* REQUIRED WORK
Every line from the beginning of the data through the line containing "green round brick A1" should be reproduced exactly, and no further lines should be output.

* GIVEN RECORDS
********************

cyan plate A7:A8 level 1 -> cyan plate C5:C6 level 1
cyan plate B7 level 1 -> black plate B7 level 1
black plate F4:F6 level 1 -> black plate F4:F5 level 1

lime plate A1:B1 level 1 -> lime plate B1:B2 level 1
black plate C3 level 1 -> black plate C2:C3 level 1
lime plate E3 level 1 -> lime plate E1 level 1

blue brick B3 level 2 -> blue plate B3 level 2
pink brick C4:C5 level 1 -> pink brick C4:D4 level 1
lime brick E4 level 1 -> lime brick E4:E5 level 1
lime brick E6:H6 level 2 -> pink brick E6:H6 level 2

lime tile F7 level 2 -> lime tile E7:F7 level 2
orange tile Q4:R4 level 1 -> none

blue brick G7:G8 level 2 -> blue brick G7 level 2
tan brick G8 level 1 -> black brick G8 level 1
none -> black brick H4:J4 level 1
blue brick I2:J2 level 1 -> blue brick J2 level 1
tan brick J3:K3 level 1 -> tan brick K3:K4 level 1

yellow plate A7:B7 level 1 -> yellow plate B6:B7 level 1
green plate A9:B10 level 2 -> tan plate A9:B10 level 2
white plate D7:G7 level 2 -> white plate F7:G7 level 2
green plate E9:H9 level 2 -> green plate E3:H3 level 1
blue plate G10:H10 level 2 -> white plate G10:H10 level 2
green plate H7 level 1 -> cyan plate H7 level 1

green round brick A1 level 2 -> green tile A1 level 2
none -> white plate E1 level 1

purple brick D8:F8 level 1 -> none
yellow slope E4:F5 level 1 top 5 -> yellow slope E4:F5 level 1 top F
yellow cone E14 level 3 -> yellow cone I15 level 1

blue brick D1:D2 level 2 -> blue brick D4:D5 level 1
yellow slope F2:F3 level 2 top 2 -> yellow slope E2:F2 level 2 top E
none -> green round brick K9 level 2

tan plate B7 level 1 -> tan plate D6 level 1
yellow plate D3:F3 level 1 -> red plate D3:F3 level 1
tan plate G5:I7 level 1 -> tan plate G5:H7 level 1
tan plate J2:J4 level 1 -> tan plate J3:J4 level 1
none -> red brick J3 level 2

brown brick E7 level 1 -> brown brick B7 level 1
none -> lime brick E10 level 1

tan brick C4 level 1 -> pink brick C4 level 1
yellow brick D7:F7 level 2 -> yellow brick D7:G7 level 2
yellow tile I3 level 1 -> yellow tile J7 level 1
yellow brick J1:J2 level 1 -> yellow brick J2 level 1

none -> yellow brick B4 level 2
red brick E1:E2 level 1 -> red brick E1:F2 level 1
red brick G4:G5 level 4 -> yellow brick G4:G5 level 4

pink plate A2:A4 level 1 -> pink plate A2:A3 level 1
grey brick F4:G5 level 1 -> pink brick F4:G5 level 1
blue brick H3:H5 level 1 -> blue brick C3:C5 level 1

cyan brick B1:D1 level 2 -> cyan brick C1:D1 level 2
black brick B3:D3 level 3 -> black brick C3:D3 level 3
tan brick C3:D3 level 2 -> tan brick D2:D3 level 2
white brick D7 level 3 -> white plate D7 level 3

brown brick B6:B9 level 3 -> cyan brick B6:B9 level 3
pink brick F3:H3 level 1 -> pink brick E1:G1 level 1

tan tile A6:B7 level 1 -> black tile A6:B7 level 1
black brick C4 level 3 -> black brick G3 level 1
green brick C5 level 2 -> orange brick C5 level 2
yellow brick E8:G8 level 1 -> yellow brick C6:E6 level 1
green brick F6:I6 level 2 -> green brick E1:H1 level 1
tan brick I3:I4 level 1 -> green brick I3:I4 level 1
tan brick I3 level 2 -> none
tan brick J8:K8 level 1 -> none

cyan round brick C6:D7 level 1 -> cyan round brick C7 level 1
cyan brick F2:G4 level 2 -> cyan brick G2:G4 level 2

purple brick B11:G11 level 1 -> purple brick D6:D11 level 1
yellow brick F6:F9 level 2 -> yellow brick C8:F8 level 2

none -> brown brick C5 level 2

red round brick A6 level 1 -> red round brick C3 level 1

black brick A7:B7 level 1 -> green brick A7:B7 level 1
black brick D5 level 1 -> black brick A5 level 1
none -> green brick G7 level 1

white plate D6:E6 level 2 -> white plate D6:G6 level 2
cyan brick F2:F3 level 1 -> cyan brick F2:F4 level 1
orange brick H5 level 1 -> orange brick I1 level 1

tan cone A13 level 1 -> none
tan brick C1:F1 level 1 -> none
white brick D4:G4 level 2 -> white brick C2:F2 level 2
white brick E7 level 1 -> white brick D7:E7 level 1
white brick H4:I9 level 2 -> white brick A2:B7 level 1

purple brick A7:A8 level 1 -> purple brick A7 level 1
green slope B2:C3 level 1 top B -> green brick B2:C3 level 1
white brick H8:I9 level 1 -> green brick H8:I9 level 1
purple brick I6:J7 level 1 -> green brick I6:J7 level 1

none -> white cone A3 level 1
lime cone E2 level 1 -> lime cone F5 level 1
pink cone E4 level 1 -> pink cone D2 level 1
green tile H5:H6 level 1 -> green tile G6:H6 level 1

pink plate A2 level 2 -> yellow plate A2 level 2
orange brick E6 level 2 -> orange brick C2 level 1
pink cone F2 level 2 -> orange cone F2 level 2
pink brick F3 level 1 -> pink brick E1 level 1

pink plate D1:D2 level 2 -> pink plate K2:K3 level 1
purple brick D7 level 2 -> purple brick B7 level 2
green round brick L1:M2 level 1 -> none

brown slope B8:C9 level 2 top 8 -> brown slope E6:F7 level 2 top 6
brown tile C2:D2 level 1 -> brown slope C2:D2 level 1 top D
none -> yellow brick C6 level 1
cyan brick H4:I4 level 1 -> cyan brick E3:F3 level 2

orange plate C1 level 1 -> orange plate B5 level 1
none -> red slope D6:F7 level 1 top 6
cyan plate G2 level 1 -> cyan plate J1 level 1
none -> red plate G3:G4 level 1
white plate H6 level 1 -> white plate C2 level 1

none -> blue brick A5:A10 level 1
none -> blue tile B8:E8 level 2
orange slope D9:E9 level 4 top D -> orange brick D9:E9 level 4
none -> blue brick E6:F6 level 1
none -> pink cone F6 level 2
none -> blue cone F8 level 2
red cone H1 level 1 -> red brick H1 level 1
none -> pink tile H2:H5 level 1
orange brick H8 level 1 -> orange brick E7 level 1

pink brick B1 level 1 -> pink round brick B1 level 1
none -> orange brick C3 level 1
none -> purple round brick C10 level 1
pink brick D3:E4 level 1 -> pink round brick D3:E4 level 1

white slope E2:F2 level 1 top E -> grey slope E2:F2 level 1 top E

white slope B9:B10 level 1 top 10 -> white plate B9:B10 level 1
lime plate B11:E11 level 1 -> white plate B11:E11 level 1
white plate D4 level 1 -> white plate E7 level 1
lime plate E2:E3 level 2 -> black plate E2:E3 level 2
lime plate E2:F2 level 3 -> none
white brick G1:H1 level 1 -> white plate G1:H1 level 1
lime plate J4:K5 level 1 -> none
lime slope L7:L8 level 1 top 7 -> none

********************

* PROBLEM SOLUTION
cyan plate A7:A8 level 1 -> cyan plate C5:C6 level 1
cyan plate B7 level 1 -> black plate B7 level 1
black plate F4:F6 level 1 -> black plate F4:F5 level 1

lime plate A1:B1 level 1 -> lime plate B1:B2 level 1
black plate C3 level 1 -> black plate C2:C3 level 1
lime plate E3 level 1 -> lime plate E1 level 1

blue brick B3 level 2 -> blue plate B3 level 2
pink brick C4:C5 level 1 -> pink brick C4:D4 level 1
lime brick E4 level 1 -> lime brick E4:E5 level 1
lime brick E6:H6 level 2 -> pink brick E6:H6 level 2

lime tile F7 level 2 -> lime tile E7:F7 level 2
orange tile Q4:R4 level 1 -> none

blue brick G7:G8 level 2 -> blue brick G7 level 2
tan brick G8 level 1 -> black brick G8 level 1
none -> black brick H4:J4 level 1
blue brick I2:J2 level 1 -> blue brick J2 level 1
tan brick J3:K3 level 1 -> tan brick K3:K4 level 1

yellow plate A7:B7 level 1 -> yellow plate B6:B7 level 1
green plate A9:B10 level 2 -> tan plate A9:B10 level 2
white plate D7:G7 level 2 -> white plate F7:G7 level 2
green plate E9:H9 level 2 -> green plate E3:H3 level 1
blue plate G10:H10 level 2 -> white plate G10:H10 level 2
green plate H7 level 1 -> cyan plate H7 level 1

green round brick A1 level 2 -> green tile A1 level 2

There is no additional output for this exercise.